Extracted data entries:
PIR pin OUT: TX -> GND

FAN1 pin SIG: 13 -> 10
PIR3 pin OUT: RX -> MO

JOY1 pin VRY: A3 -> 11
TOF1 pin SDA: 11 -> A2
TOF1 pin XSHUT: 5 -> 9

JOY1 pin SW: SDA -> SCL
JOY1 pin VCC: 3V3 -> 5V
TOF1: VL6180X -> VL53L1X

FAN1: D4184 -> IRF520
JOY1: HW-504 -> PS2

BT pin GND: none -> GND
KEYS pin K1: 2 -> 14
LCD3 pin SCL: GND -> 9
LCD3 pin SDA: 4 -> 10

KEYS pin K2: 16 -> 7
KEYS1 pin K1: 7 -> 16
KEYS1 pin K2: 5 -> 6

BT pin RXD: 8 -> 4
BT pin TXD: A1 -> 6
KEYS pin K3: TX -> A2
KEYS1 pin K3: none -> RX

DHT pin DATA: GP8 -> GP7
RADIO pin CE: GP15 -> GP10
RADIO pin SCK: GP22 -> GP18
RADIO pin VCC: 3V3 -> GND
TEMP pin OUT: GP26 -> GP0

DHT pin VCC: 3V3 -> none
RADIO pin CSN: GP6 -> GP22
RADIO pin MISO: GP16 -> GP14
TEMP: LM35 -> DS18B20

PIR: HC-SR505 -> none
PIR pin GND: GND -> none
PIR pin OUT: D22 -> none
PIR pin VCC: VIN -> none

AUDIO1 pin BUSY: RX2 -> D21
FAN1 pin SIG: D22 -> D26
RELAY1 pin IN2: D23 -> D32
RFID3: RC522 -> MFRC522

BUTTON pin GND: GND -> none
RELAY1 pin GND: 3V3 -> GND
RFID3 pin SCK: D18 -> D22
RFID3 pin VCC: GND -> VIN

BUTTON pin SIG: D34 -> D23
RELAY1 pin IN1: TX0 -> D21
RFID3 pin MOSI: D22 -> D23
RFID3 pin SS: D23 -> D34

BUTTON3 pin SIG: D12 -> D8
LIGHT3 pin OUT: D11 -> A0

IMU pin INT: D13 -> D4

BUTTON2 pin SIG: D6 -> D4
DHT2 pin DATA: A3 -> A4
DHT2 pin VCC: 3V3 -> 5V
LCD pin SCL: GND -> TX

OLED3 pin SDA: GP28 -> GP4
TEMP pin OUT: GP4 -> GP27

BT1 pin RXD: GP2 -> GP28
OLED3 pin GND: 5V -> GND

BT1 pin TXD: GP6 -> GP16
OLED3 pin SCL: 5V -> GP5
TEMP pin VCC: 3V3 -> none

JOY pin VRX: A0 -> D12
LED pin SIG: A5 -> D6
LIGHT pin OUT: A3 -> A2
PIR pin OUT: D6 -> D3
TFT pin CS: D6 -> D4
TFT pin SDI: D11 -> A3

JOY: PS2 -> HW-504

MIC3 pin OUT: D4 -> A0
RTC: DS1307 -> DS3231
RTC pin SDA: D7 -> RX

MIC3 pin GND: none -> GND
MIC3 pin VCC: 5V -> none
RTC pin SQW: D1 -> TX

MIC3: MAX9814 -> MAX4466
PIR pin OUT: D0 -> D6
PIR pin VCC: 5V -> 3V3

WHAT YOU SHOULD DO: Quote all of the entries exactly as they appear.

SOLUTION TO THIS EXERCISE:
PIR pin OUT: TX -> GND

FAN1 pin SIG: 13 -> 10
PIR3 pin OUT: RX -> MO

JOY1 pin VRY: A3 -> 11
TOF1 pin SDA: 11 -> A2
TOF1 pin XSHUT: 5 -> 9

JOY1 pin SW: SDA -> SCL
JOY1 pin VCC: 3V3 -> 5V
TOF1: VL6180X -> VL53L1X

FAN1: D4184 -> IRF520
JOY1: HW-504 -> PS2

BT pin GND: none -> GND
KEYS pin K1: 2 -> 14
LCD3 pin SCL: GND -> 9
LCD3 pin SDA: 4 -> 10

KEYS pin K2: 16 -> 7
KEYS1 pin K1: 7 -> 16
KEYS1 pin K2: 5 -> 6

BT pin RXD: 8 -> 4
BT pin TXD: A1 -> 6
KEYS pin K3: TX -> A2
KEYS1 pin K3: none -> RX

DHT pin DATA: GP8 -> GP7
RADIO pin CE: GP15 -> GP10
RADIO pin SCK: GP22 -> GP18
RADIO pin VCC: 3V3 -> GND
TEMP pin OUT: GP26 -> GP0

DHT pin VCC: 3V3 -> none
RADIO pin CSN: GP6 -> GP22
RADIO pin MISO: GP16 -> GP14
TEMP: LM35 -> DS18B20

PIR: HC-SR505 -> none
PIR pin GND: GND -> none
PIR pin OUT: D22 -> none
PIR pin VCC: VIN -> none

AUDIO1 pin BUSY: RX2 -> D21
FAN1 pin SIG: D22 -> D26
RELAY1 pin IN2: D23 -> D32
RFID3: RC522 -> MFRC522

BUTTON pin GND: GND -> none
RELAY1 pin GND: 3V3 -> GND
RFID3 pin SCK: D18 -> D22
RFID3 pin VCC: GND -> VIN

BUTTON pin SIG: D34 -> D23
RELAY1 pin IN1: TX0 -> D21
RFID3 pin MOSI: D22 -> D23
RFID3 pin SS: D23 -> D34

BUTTON3 pin SIG: D12 -> D8
LIGHT3 pin OUT: D11 -> A0

IMU pin INT: D13 -> D4

BUTTON2 pin SIG: D6 -> D4
DHT2 pin DATA: A3 -> A4
DHT2 pin VCC: 3V3 -> 5V
LCD pin SCL: GND -> TX

OLED3 pin SDA: GP28 -> GP4
TEMP pin OUT: GP4 -> GP27

BT1 pin RXD: GP2 -> GP28
OLED3 pin GND: 5V -> GND

BT1 pin TXD: GP6 -> GP16
OLED3 pin SCL: 5V -> GP5
TEMP pin VCC: 3V3 -> none

JOY pin VRX: A0 -> D12
LED pin SIG: A5 -> D6
LIGHT pin OUT: A3 -> A2
PIR pin OUT: D6 -> D3
TFT pin CS: D6 -> D4
TFT pin SDI: D11 -> A3

JOY: PS2 -> HW-504

MIC3 pin OUT: D4 -> A0
RTC: DS1307 -> DS3231
RTC pin SDA: D7 -> RX

MIC3 pin GND: none -> GND
MIC3 pin VCC: 5V -> none
RTC pin SQW: D1 -> TX

MIC3: MAX9814 -> MAX4466
PIR pin OUT: D0 -> D6
PIR pin VCC: 5V -> 3V3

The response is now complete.